(Region boundary polygons)
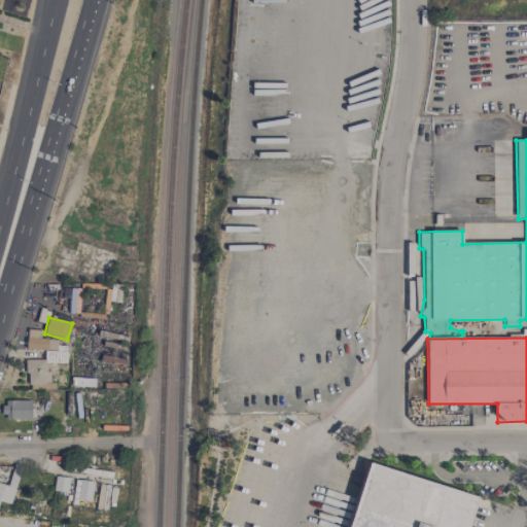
[(94,379),(73,379),(72,386),(94,387),(94,379)]
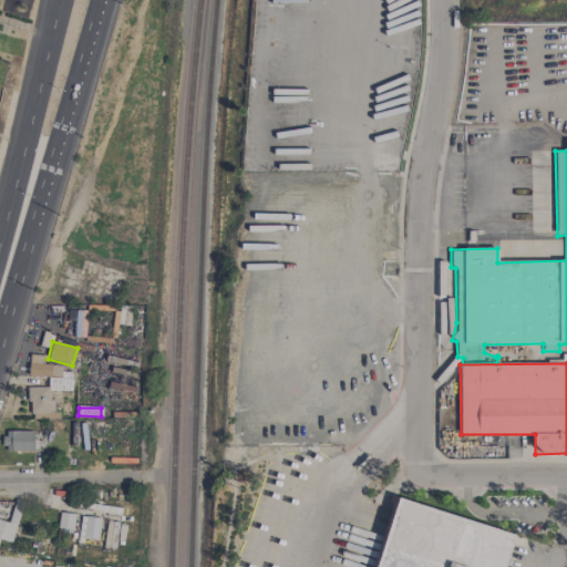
[(33,431),(3,431),(3,451),(33,451),(33,431)]
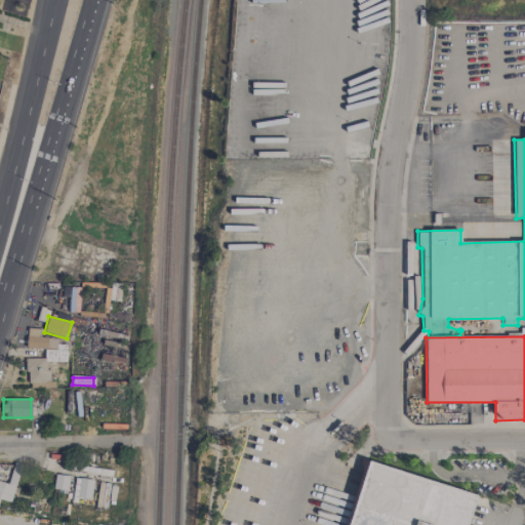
[(465,524),(474,492),(363,462),(347,524),(465,524)]
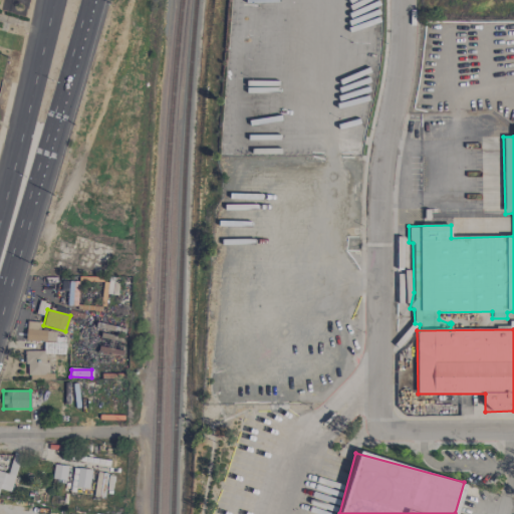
[(67,467),(53,465),(52,479),(65,480),(67,467)]
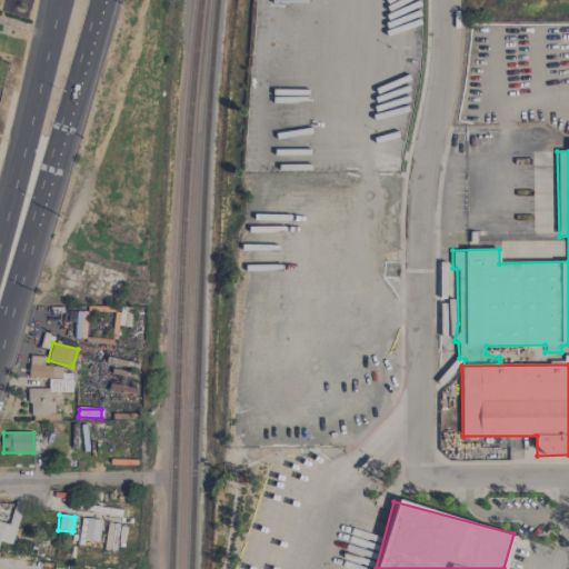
[(79,540),(99,541),(100,520),(80,519),(79,540)]
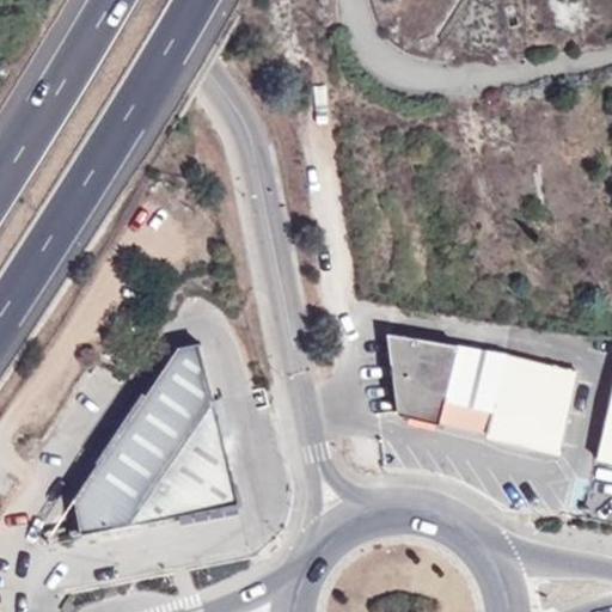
[(442,398),(490,410),(505,354),(387,332),(397,412),(438,421),(442,398)]
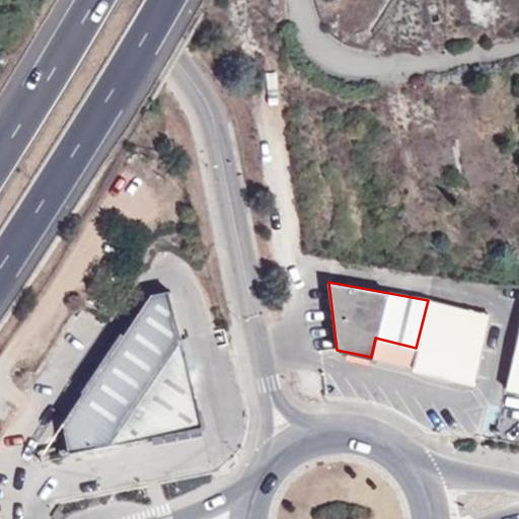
[(202,424),(168,288),(150,292),(62,424),(67,452),(202,424)]
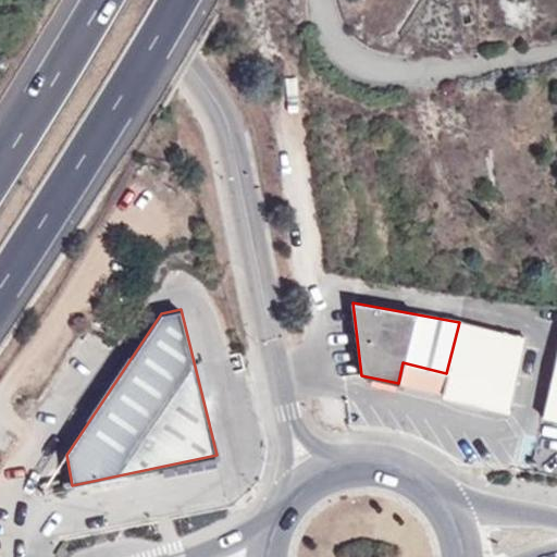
[(446,373),(441,393),(511,412),(528,335),(459,322),(446,373)]
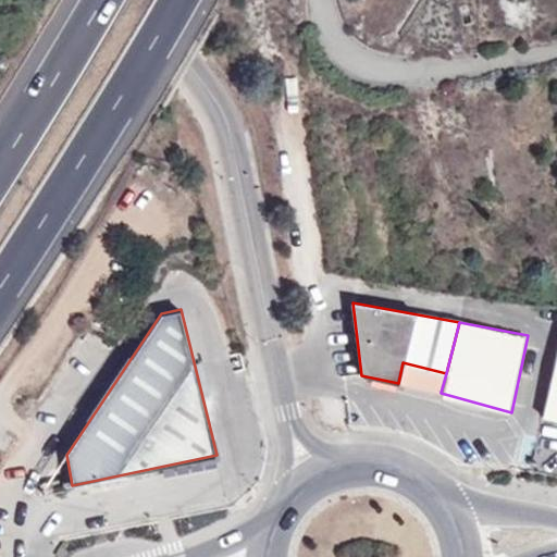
[(556,349),(542,417),(556,420),(556,349)]
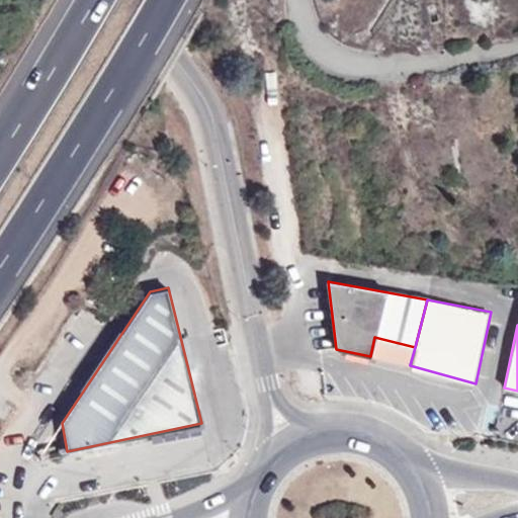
[(410,365),(415,347),(374,337),(370,356),(410,365)]
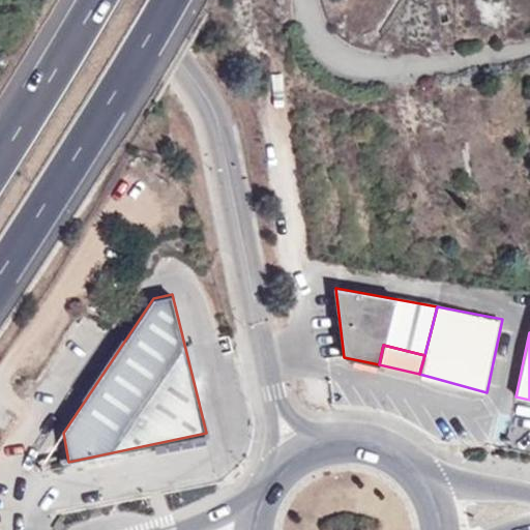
All buildings are outlined.
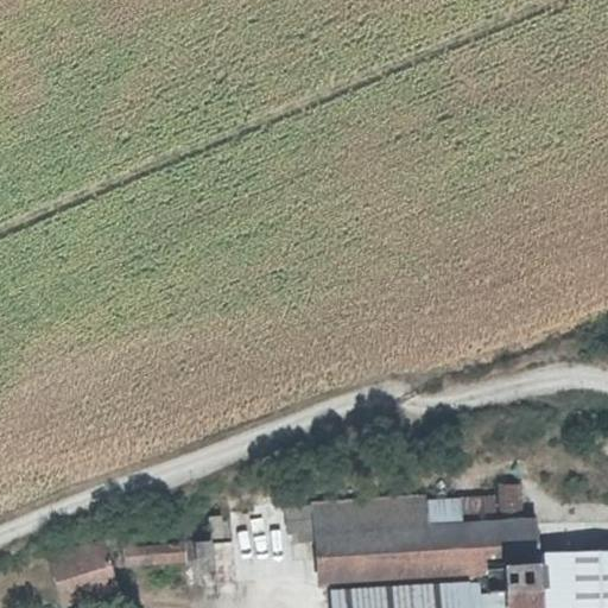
[(463,520),(496,520),(496,498),(463,499),(463,520)]
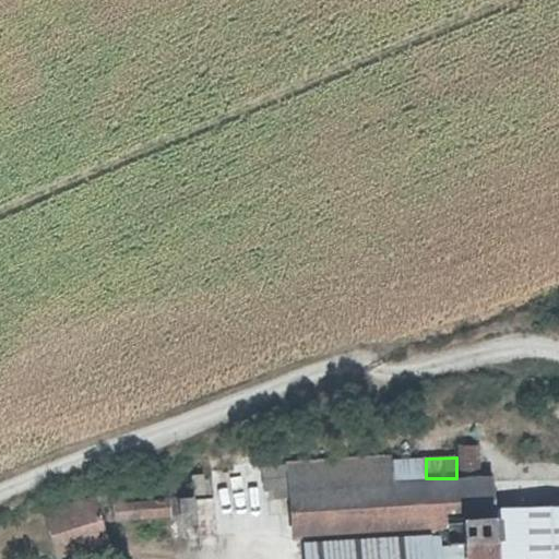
[(492,558),(491,511),(489,477),(456,478),(426,478),(426,459),(288,465),(289,497),(290,538),(300,538),(300,558),(492,558)]
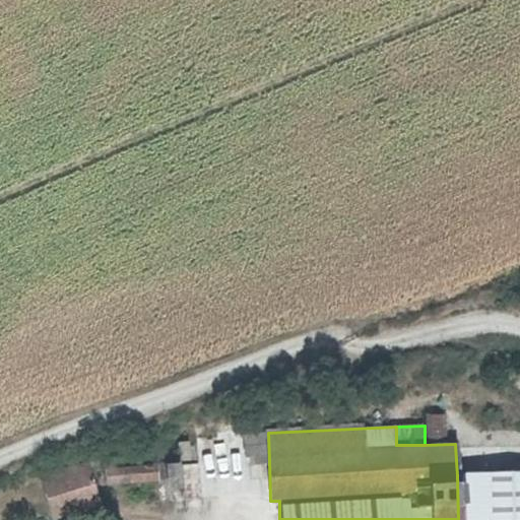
[(269,462),(268,433),(244,434),(245,447),(247,447),(248,462),(269,462)]
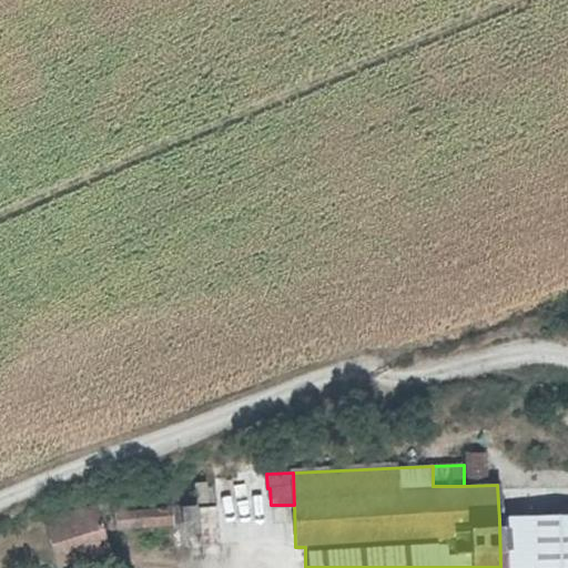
[(214,506),(213,483),(196,484),(198,506),(214,506)]
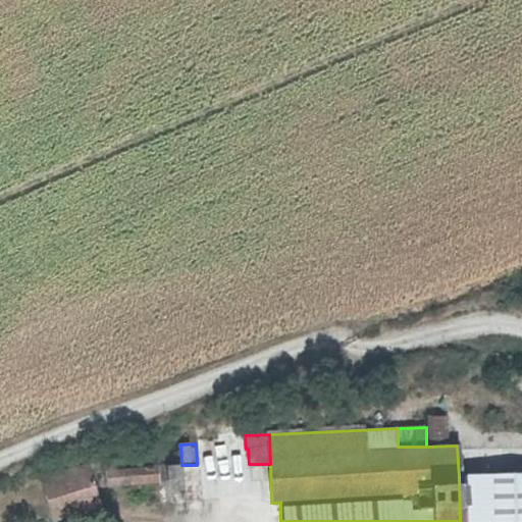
[(82,466),(41,477),(51,517),(92,507),(82,466)]
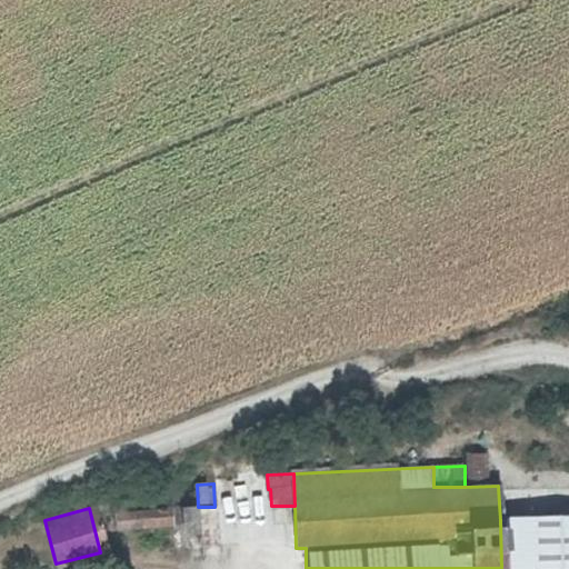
[(110,511),(111,528),(148,527),(147,509),(110,511)]
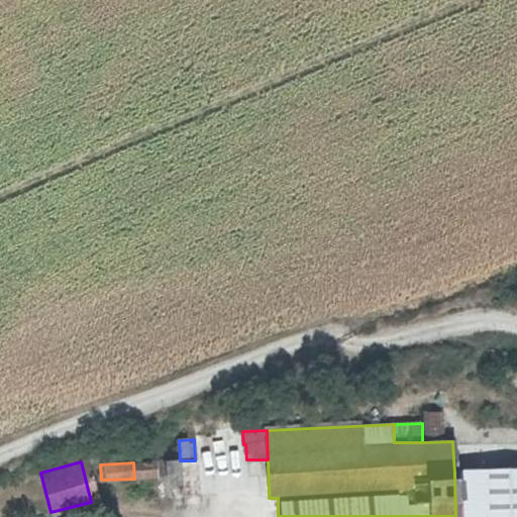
[(516,516),(516,471),(454,473),(455,516),(516,516)]
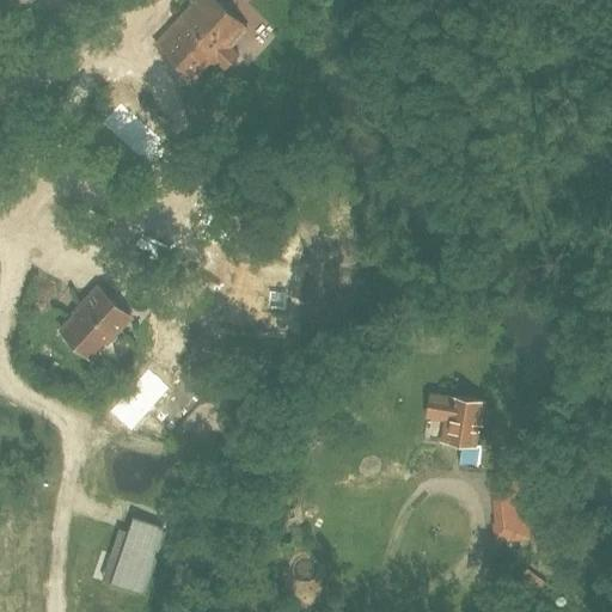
[(216,0),(195,0),(154,43),(199,84),(249,30),(216,0)]
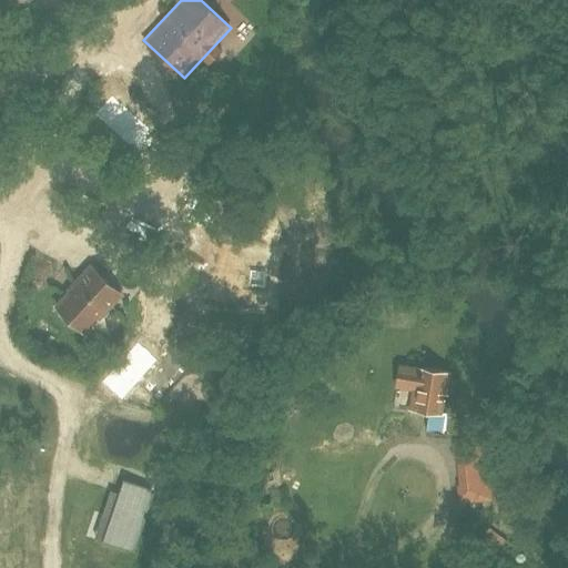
[(54,10),(50,6),(41,13),(46,18),(54,10)]
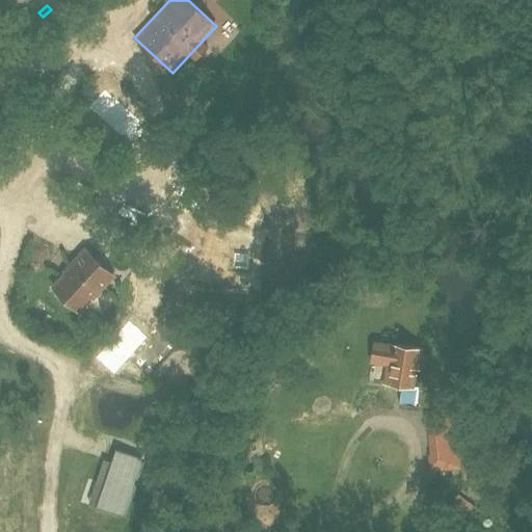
[(132,148),(149,130),(105,89),(88,107),(132,148)]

INSTRUCTIONS FOR THE TASK
Each entry is to be returned as it stands, and each picture is to be left out.

OUTPUT OF THE TASK
[(94,379),(73,379),(72,386),(94,387),(94,379)]
[(33,431),(3,431),(3,451),(33,451),(33,431)]
[(465,524),(474,492),(363,462),(347,524),(465,524)]
[(67,467),(53,465),(52,479),(65,480),(67,467)]
[(79,540),(99,541),(100,520),(80,519),(79,540)]
[(442,398),(490,410),(505,354),(387,332),(397,412),(438,421),(442,398)]
[(202,424),(168,288),(150,292),(62,424),(67,452),(202,424)]
[(446,373),(441,393),(511,412),(528,335),(459,322),(446,373)]
[(556,349),(542,417),(556,420),(556,349)]
[(410,365),(415,347),(374,337),(370,356),(410,365)]
All buildings are outlined.
[(463,520),(496,520),(496,498),(463,499),(463,520)]
[(492,558),(491,511),(489,477),(456,478),(426,478),(426,459),(288,465),(289,497),(290,538),(300,538),(300,558),(492,558)]
[(269,462),(268,433),(244,434),(245,447),(247,447),(248,462),(269,462)]
[(214,506),(213,483),(196,484),(198,506),(214,506)]
[(82,466),(41,477),(51,517),(92,507),(82,466)]
[(110,511),(111,528),(148,527),(147,509),(110,511)]
[(516,516),(516,471),(454,473),(455,516),(516,516)]
[(216,0),(195,0),(154,43),(199,84),(249,30),(216,0)]
[(54,10),(50,6),(41,13),(46,18),(54,10)]
[(132,148),(149,130),(105,89),(88,107),(132,148)]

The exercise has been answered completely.